▶ _Goal of the exercise_: If a line in the records below holds the string "camera", count it; give only the total.

[Before-and-after object lists]
□ □ □ □ □
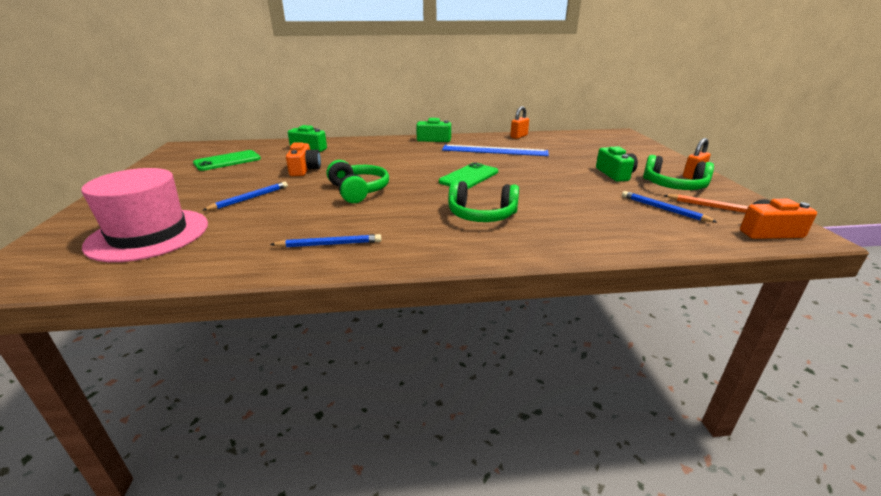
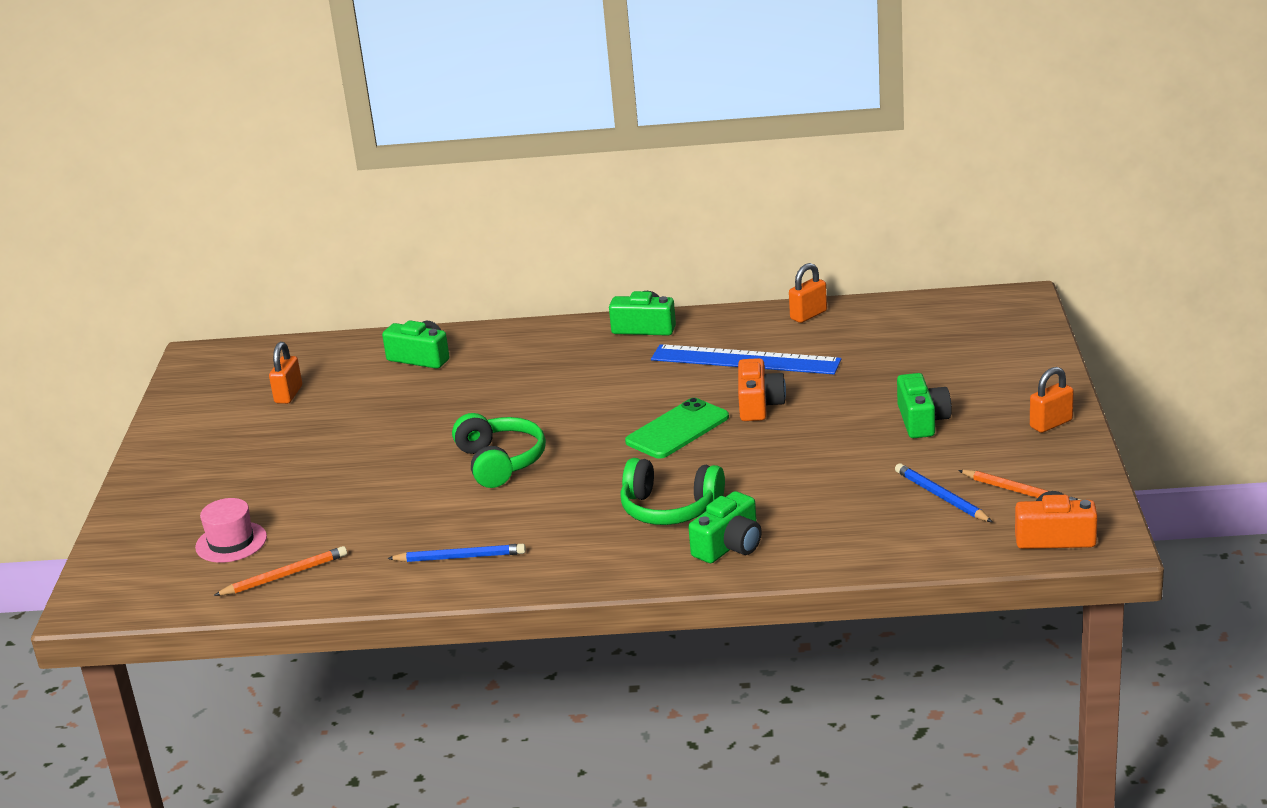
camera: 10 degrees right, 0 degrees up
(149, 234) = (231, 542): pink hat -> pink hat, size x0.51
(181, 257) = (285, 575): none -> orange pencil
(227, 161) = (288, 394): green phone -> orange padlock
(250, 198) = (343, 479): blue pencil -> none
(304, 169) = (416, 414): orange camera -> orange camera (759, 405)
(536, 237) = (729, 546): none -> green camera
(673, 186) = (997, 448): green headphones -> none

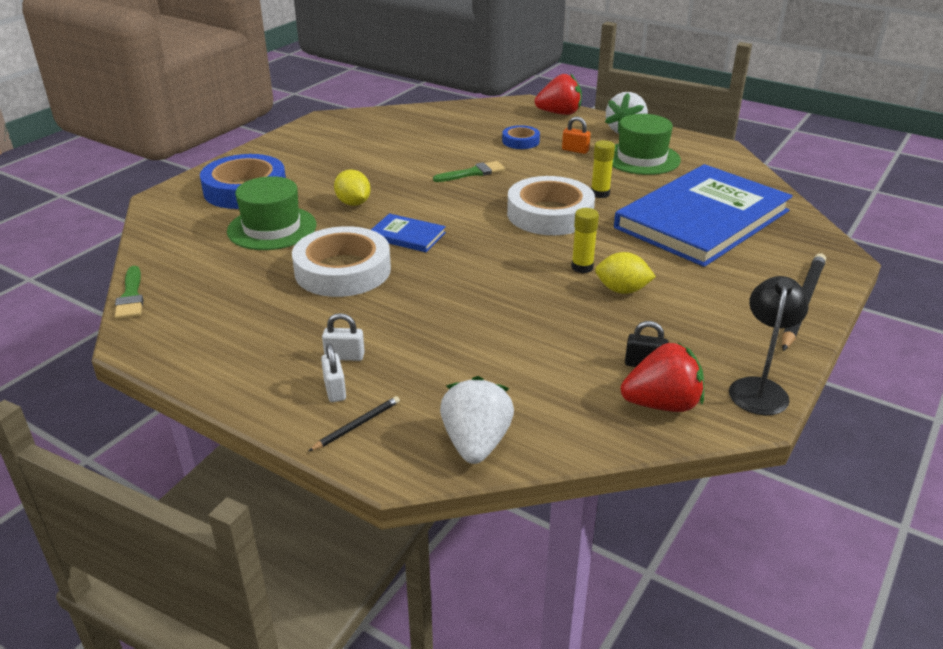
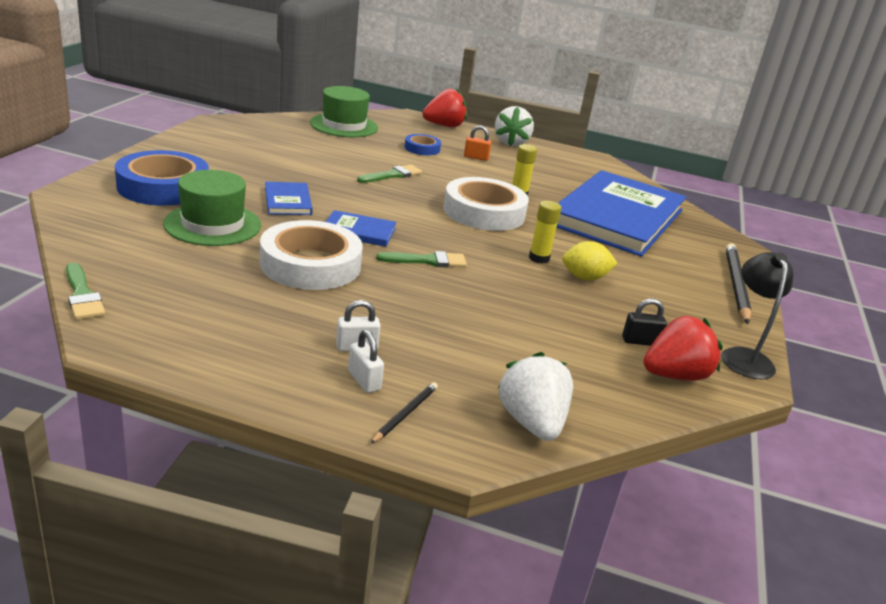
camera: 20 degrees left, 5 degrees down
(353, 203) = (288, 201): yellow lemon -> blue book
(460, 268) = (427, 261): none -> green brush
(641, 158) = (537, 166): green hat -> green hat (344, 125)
□ □ □ □ □
▶ _Answer below_: 4